Brief.
Transcribe each of the records below exactly, excluding all pictures.

Material for this task.
------------------------------------------------

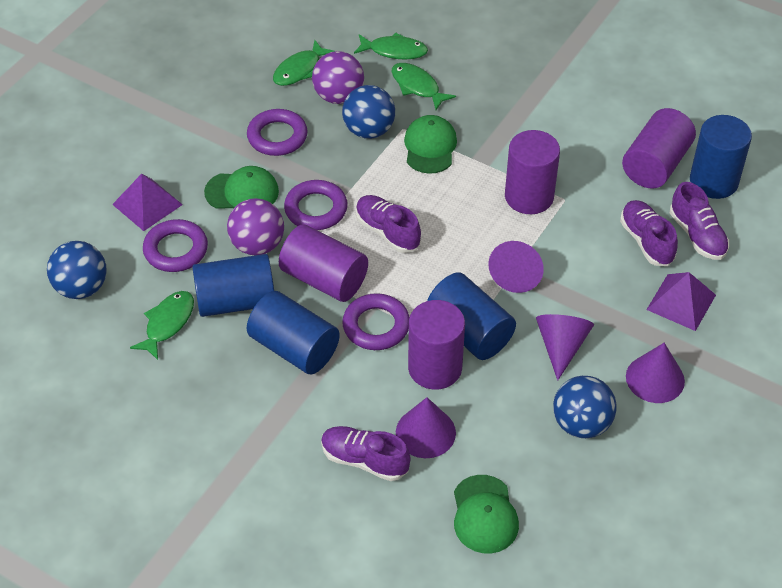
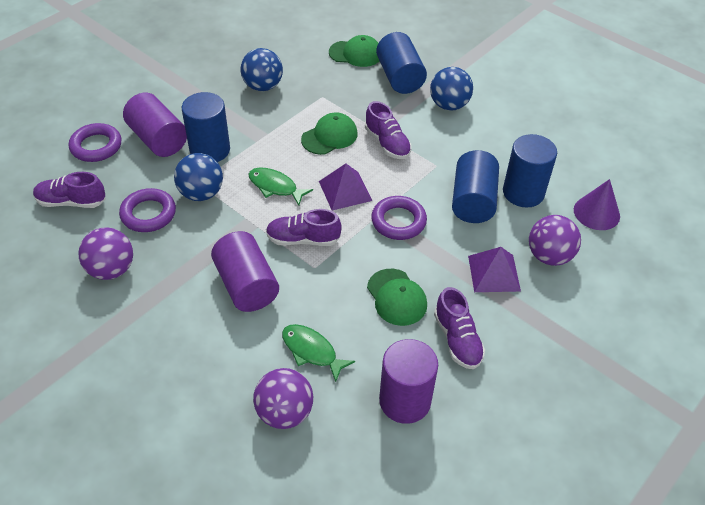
green fish: 4 -> 2
purple ball: 2 -> 3
purple cone: 4 -> 1
purple cylinder: 4 -> 3
purple ring: 4 -> 3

------------------------------------------------

Answer to this problem.
green fish: 4 -> 2
purple ball: 2 -> 3
purple cone: 4 -> 1
purple cylinder: 4 -> 3
purple ring: 4 -> 3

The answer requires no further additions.